• _How to complete this task_
Reproduce the records word for word, apart from the images they contain.

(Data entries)
★ ★ ★

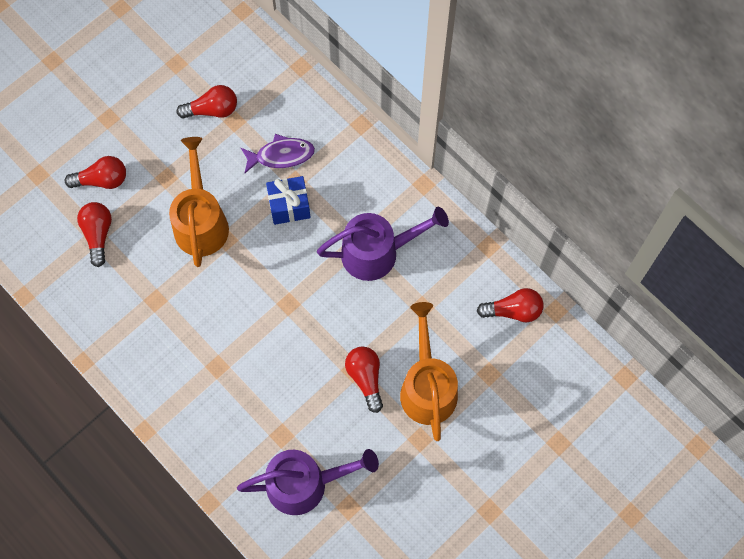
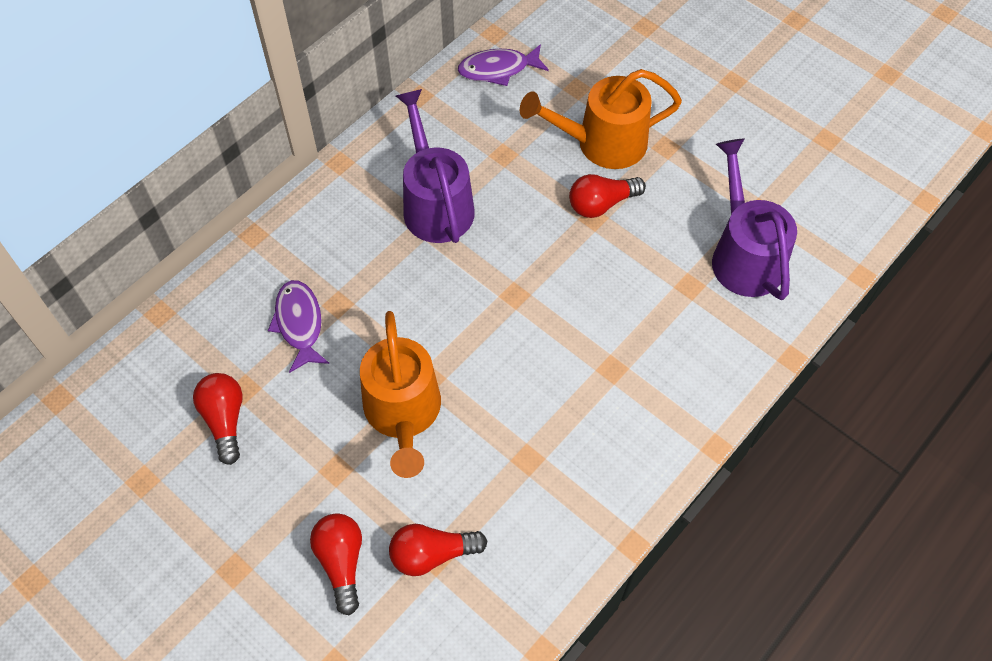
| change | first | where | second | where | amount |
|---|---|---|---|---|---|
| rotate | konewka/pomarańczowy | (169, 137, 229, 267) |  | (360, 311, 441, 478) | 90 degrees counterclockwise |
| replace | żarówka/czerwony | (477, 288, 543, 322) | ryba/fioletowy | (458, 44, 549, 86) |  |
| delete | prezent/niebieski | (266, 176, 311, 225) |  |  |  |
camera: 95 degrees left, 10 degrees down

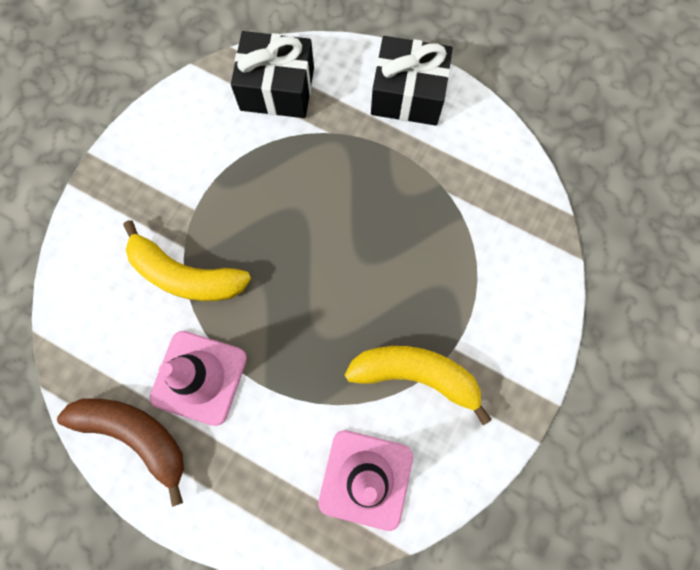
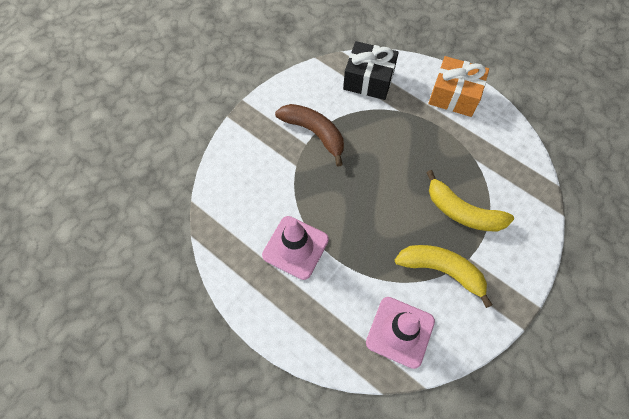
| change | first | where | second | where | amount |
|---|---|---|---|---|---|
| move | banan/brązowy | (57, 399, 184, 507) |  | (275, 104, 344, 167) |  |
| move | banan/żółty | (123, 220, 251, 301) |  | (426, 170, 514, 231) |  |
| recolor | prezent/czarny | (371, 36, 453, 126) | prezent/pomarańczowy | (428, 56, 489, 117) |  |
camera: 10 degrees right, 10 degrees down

★ ★ ★

• _Answer space_
| change | first | where | second | where | amount |
|---|---|---|---|---|---|
| rotate | konewka/pomarańczowy | (169, 137, 229, 267) |  | (360, 311, 441, 478) | 90 degrees counterclockwise |
| replace | żarówka/czerwony | (477, 288, 543, 322) | ryba/fioletowy | (458, 44, 549, 86) |  |
| delete | prezent/niebieski | (266, 176, 311, 225) |  |  |  |
camera: 95 degrees left, 10 degrees down

| change | first | where | second | where | amount |
|---|---|---|---|---|---|
| move | banan/brązowy | (57, 399, 184, 507) |  | (275, 104, 344, 167) |  |
| move | banan/żółty | (123, 220, 251, 301) |  | (426, 170, 514, 231) |  |
| recolor | prezent/czarny | (371, 36, 453, 126) | prezent/pomarańczowy | (428, 56, 489, 117) |  |
camera: 10 degrees right, 10 degrees down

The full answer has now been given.